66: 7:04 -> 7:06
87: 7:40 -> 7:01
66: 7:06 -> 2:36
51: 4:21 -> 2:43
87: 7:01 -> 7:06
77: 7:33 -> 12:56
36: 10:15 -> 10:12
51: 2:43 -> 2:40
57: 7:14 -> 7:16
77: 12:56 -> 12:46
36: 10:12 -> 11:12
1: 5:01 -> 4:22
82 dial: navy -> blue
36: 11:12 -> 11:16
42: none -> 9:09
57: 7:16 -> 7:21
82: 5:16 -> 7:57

◇ ◇ ◇

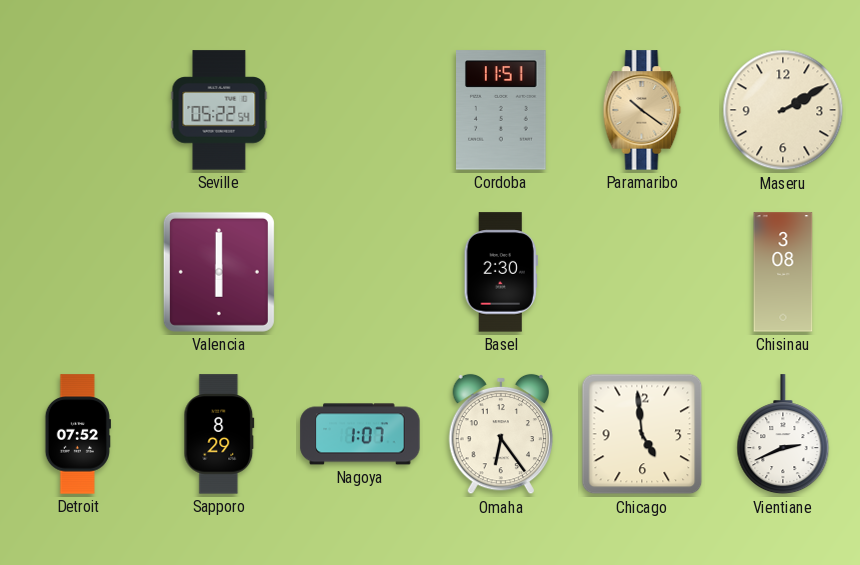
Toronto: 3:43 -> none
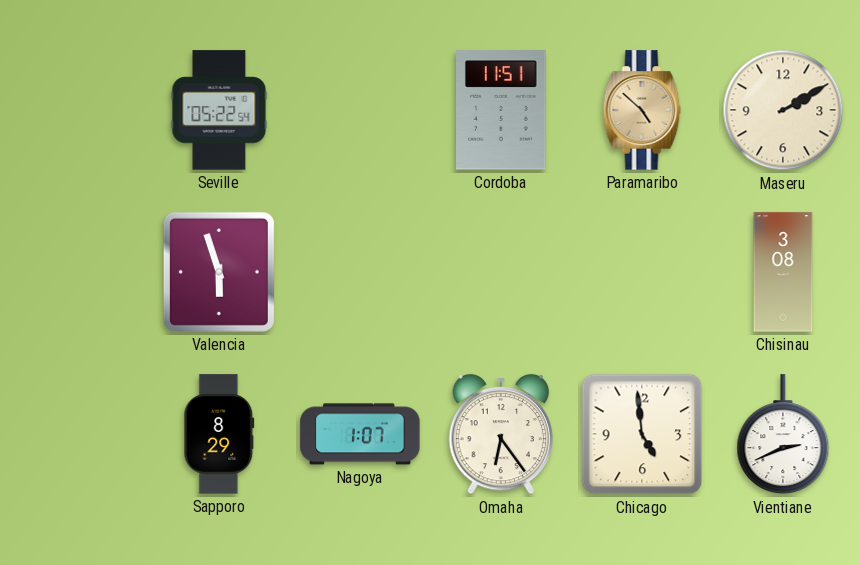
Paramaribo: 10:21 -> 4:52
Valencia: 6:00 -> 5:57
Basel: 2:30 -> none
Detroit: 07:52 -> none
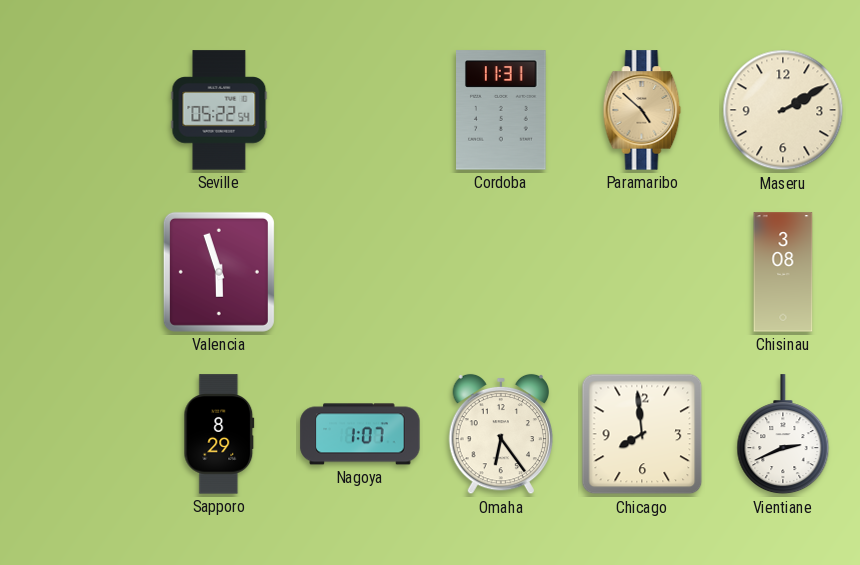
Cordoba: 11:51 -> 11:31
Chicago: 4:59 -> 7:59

◇ ◇ ◇

Copy the records from the line with "66: 7:04 -> 7:06" up to and including the line with "82: 5:16 -> 7:57", renaming "dial" to "face" and leaving everything else unchanged.

66: 7:04 -> 7:06
87: 7:40 -> 7:01
66: 7:06 -> 2:36
51: 4:21 -> 2:43
87: 7:01 -> 7:06
77: 7:33 -> 12:56
36: 10:15 -> 10:12
51: 2:43 -> 2:40
57: 7:14 -> 7:16
77: 12:56 -> 12:46
36: 10:12 -> 11:12
1: 5:01 -> 4:22
82 face: navy -> blue
36: 11:12 -> 11:16
42: none -> 9:09
57: 7:16 -> 7:21
82: 5:16 -> 7:57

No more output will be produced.